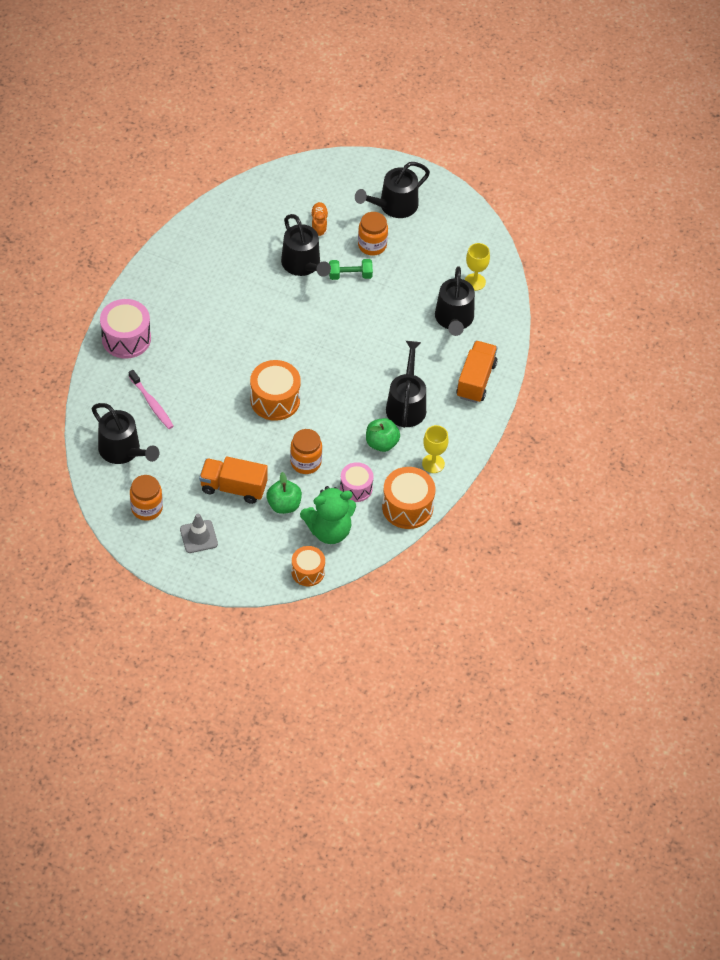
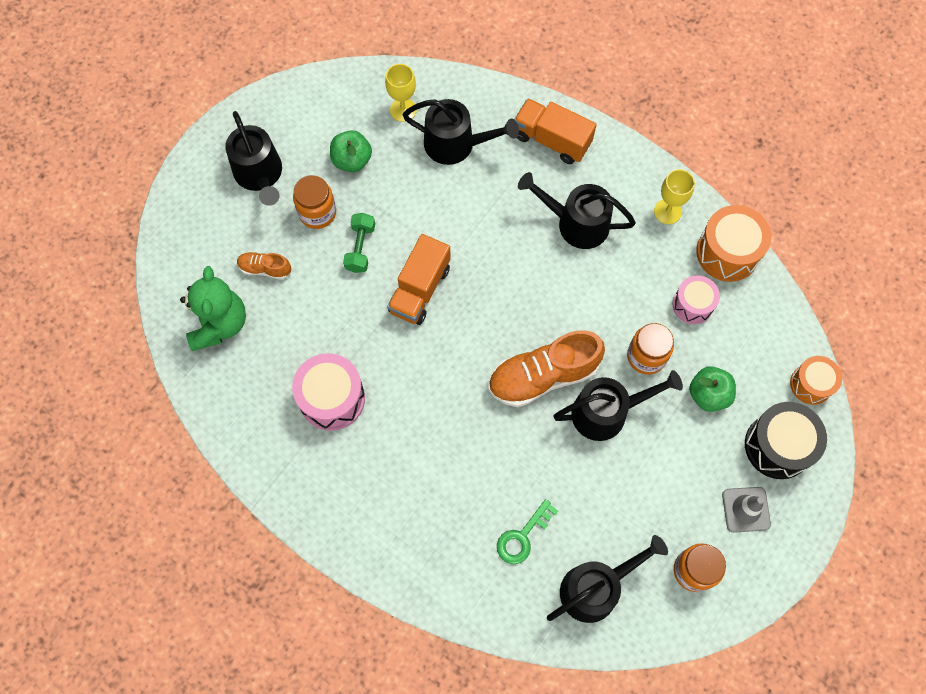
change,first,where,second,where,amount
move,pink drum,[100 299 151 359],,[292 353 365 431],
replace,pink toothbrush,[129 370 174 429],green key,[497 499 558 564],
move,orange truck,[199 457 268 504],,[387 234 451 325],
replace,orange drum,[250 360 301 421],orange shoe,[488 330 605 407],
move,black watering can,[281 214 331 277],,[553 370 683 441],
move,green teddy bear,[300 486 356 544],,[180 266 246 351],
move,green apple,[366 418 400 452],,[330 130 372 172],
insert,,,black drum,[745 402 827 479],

□ □ □

**Goal of the exercise:** Exactly the lines between the one containing "replace,pink toothbrush,[129 370" and the end of the material, both ends included, must be retyped, with nothing added.

**Completed exercise:**
replace,pink toothbrush,[129 370 174 429],green key,[497 499 558 564],
move,orange truck,[199 457 268 504],,[387 234 451 325],
replace,orange drum,[250 360 301 421],orange shoe,[488 330 605 407],
move,black watering can,[281 214 331 277],,[553 370 683 441],
move,green teddy bear,[300 486 356 544],,[180 266 246 351],
move,green apple,[366 418 400 452],,[330 130 372 172],
insert,,,black drum,[745 402 827 479],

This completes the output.